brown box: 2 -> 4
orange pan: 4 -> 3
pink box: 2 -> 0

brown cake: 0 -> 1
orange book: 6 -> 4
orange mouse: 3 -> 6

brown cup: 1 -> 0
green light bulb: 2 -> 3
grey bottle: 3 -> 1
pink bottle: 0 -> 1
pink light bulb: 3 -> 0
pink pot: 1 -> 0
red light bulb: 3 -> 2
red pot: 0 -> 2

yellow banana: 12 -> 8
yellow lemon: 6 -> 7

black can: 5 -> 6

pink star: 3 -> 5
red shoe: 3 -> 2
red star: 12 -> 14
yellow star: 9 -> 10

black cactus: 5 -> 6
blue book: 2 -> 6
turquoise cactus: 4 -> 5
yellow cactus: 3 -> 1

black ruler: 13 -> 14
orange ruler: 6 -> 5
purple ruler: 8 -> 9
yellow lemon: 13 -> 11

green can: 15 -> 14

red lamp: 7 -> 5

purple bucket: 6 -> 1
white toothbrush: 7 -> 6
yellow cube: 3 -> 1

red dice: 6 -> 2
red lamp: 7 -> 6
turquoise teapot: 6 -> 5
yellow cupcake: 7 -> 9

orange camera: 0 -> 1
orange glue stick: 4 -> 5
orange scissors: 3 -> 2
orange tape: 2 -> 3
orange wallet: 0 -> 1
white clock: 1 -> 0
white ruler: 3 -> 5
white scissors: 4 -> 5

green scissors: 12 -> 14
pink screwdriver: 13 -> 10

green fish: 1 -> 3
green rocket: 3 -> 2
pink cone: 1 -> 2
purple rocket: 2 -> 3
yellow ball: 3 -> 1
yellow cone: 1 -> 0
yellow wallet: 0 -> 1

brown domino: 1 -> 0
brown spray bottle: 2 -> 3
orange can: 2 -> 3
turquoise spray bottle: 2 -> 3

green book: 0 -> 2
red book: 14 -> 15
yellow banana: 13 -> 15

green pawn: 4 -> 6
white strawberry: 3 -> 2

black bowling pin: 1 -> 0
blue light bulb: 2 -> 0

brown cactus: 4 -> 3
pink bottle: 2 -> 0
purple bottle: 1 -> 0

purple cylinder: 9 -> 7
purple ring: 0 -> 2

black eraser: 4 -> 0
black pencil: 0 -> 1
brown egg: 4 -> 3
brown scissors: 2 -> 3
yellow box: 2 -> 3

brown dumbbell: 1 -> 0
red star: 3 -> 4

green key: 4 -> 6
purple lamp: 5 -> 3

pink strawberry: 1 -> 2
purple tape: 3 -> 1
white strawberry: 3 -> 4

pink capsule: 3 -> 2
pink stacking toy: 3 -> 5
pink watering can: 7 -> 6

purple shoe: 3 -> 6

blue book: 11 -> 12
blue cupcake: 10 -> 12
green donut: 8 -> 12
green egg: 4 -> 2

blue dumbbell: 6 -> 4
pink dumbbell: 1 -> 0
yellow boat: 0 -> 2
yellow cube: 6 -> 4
_ _ _ _
Work request - Please set down all of the data above again, matching it exactly.

Reply -
brown box: 2 -> 4
orange pan: 4 -> 3
pink box: 2 -> 0

brown cake: 0 -> 1
orange book: 6 -> 4
orange mouse: 3 -> 6

brown cup: 1 -> 0
green light bulb: 2 -> 3
grey bottle: 3 -> 1
pink bottle: 0 -> 1
pink light bulb: 3 -> 0
pink pot: 1 -> 0
red light bulb: 3 -> 2
red pot: 0 -> 2

yellow banana: 12 -> 8
yellow lemon: 6 -> 7

black can: 5 -> 6

pink star: 3 -> 5
red shoe: 3 -> 2
red star: 12 -> 14
yellow star: 9 -> 10

black cactus: 5 -> 6
blue book: 2 -> 6
turquoise cactus: 4 -> 5
yellow cactus: 3 -> 1

black ruler: 13 -> 14
orange ruler: 6 -> 5
purple ruler: 8 -> 9
yellow lemon: 13 -> 11

green can: 15 -> 14

red lamp: 7 -> 5

purple bucket: 6 -> 1
white toothbrush: 7 -> 6
yellow cube: 3 -> 1

red dice: 6 -> 2
red lamp: 7 -> 6
turquoise teapot: 6 -> 5
yellow cupcake: 7 -> 9

orange camera: 0 -> 1
orange glue stick: 4 -> 5
orange scissors: 3 -> 2
orange tape: 2 -> 3
orange wallet: 0 -> 1
white clock: 1 -> 0
white ruler: 3 -> 5
white scissors: 4 -> 5

green scissors: 12 -> 14
pink screwdriver: 13 -> 10

green fish: 1 -> 3
green rocket: 3 -> 2
pink cone: 1 -> 2
purple rocket: 2 -> 3
yellow ball: 3 -> 1
yellow cone: 1 -> 0
yellow wallet: 0 -> 1

brown domino: 1 -> 0
brown spray bottle: 2 -> 3
orange can: 2 -> 3
turquoise spray bottle: 2 -> 3

green book: 0 -> 2
red book: 14 -> 15
yellow banana: 13 -> 15

green pawn: 4 -> 6
white strawberry: 3 -> 2

black bowling pin: 1 -> 0
blue light bulb: 2 -> 0

brown cactus: 4 -> 3
pink bottle: 2 -> 0
purple bottle: 1 -> 0

purple cylinder: 9 -> 7
purple ring: 0 -> 2

black eraser: 4 -> 0
black pencil: 0 -> 1
brown egg: 4 -> 3
brown scissors: 2 -> 3
yellow box: 2 -> 3

brown dumbbell: 1 -> 0
red star: 3 -> 4

green key: 4 -> 6
purple lamp: 5 -> 3

pink strawberry: 1 -> 2
purple tape: 3 -> 1
white strawberry: 3 -> 4

pink capsule: 3 -> 2
pink stacking toy: 3 -> 5
pink watering can: 7 -> 6

purple shoe: 3 -> 6

blue book: 11 -> 12
blue cupcake: 10 -> 12
green donut: 8 -> 12
green egg: 4 -> 2

blue dumbbell: 6 -> 4
pink dumbbell: 1 -> 0
yellow boat: 0 -> 2
yellow cube: 6 -> 4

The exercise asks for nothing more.